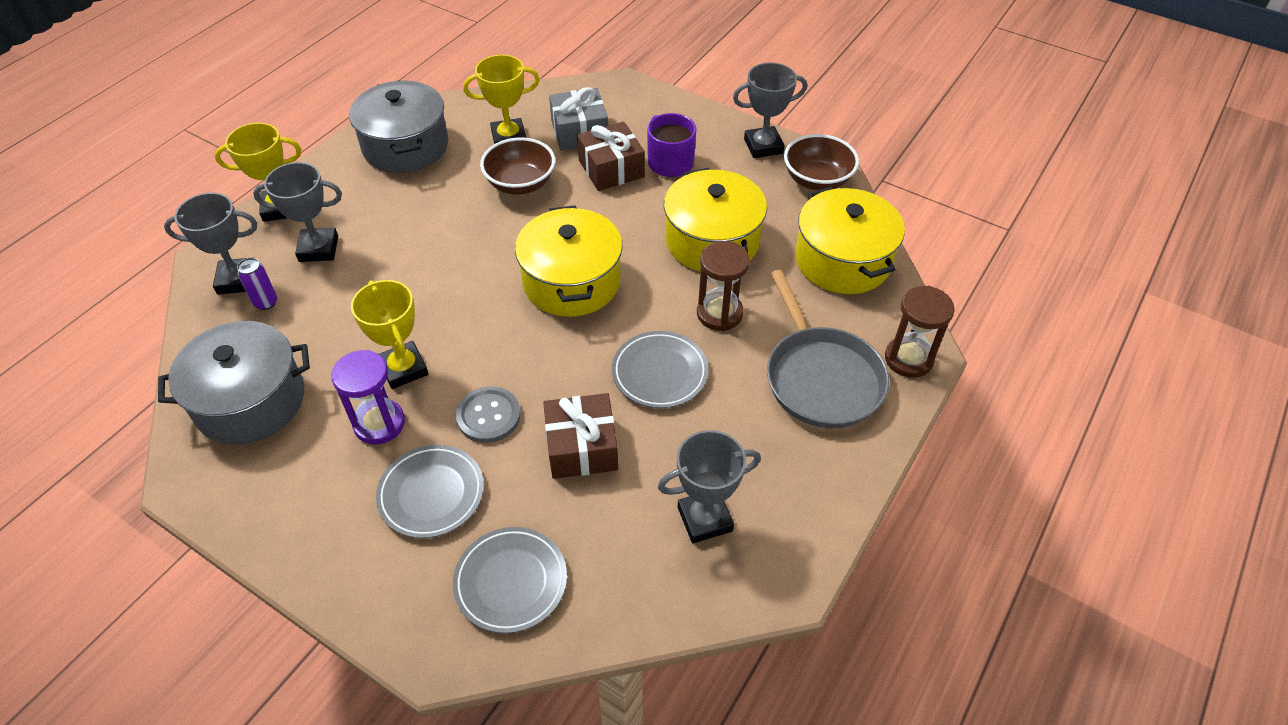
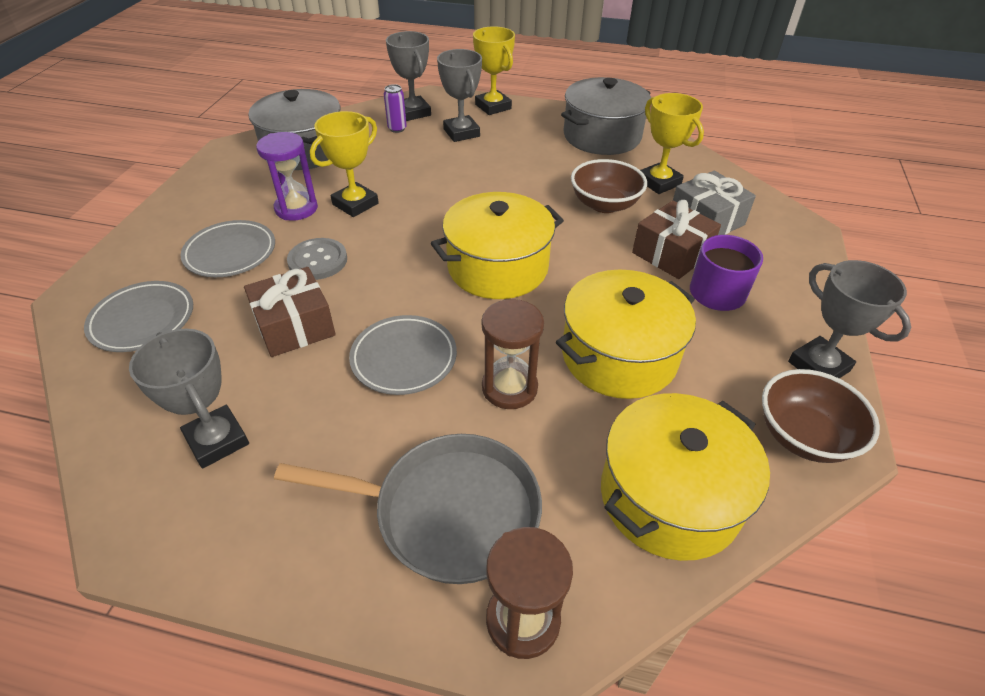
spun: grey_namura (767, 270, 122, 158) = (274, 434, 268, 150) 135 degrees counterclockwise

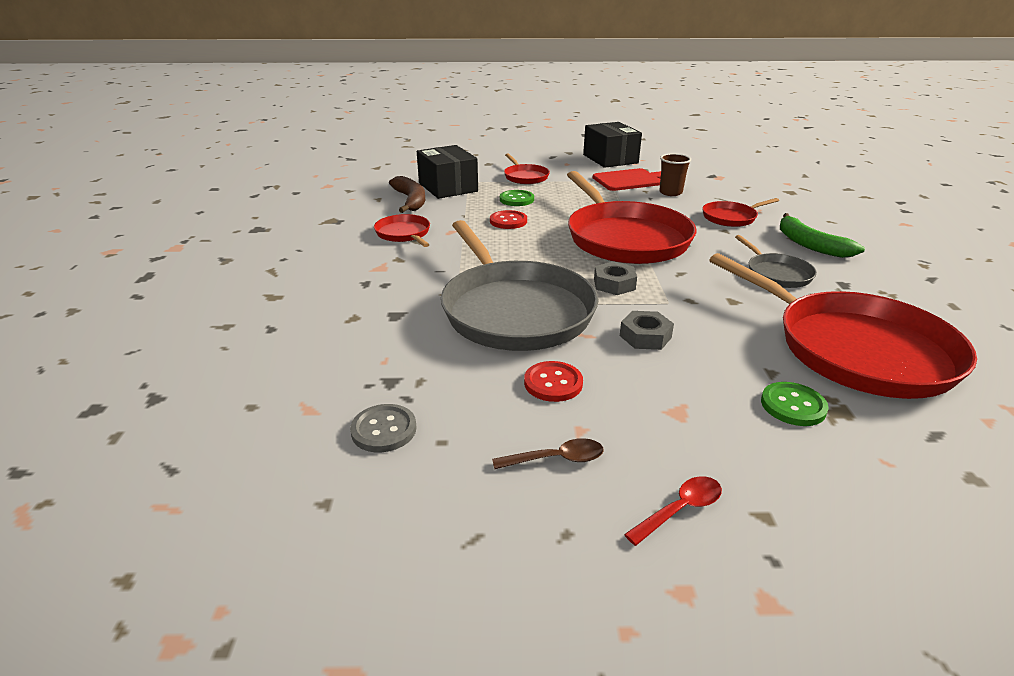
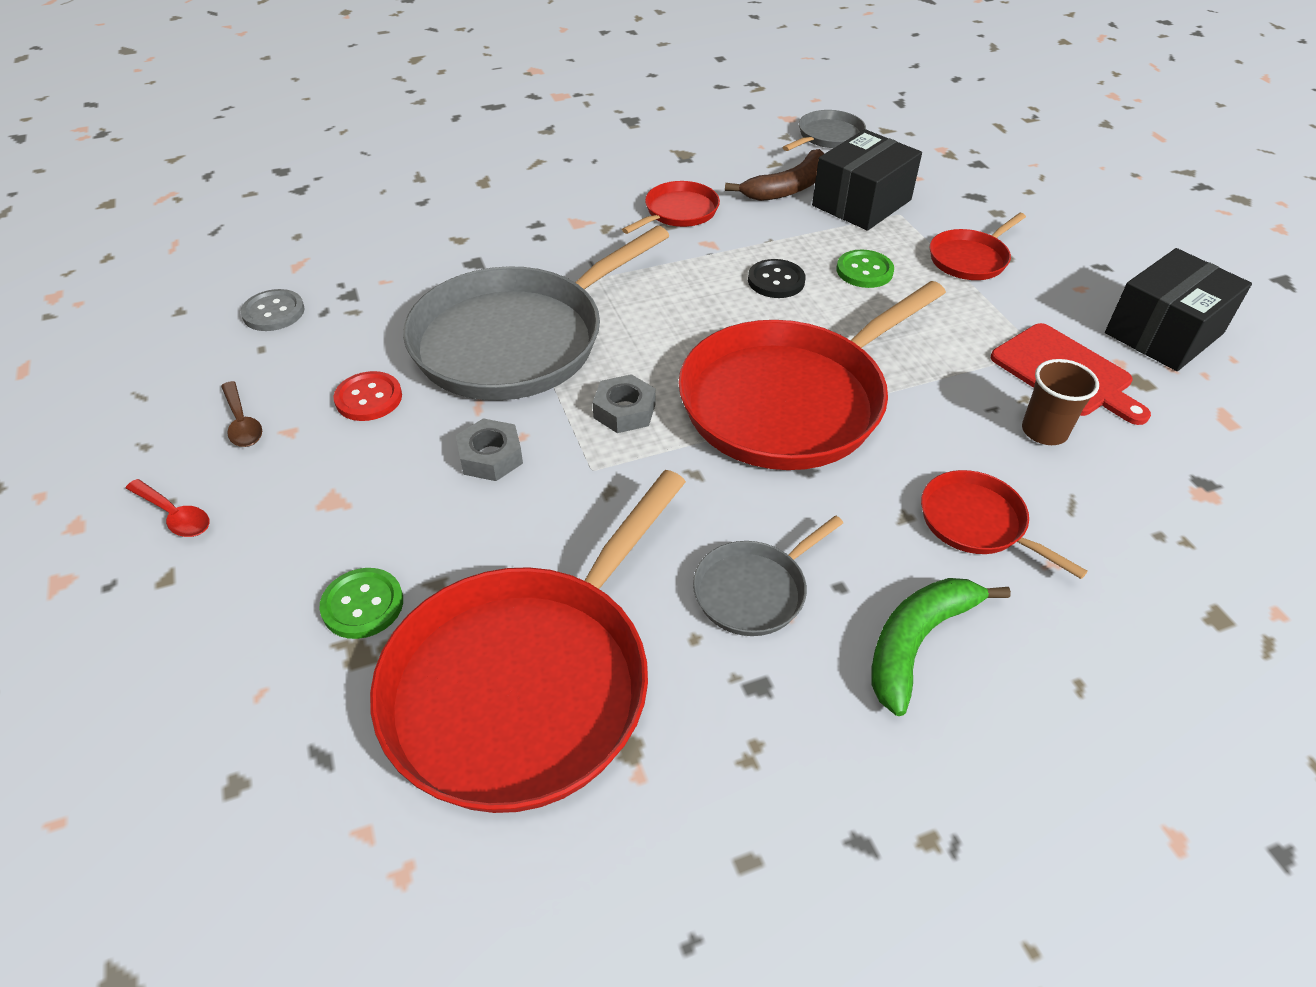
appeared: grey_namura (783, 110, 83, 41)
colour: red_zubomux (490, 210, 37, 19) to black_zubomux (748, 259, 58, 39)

──────────

Problem statement: Write every line above out again exactly; pictures do not belong in the copy.

Solution to this exercise:
spun: grey_namura (767, 270, 122, 158) = (274, 434, 268, 150) 135 degrees counterclockwise

appeared: grey_namura (783, 110, 83, 41)
colour: red_zubomux (490, 210, 37, 19) to black_zubomux (748, 259, 58, 39)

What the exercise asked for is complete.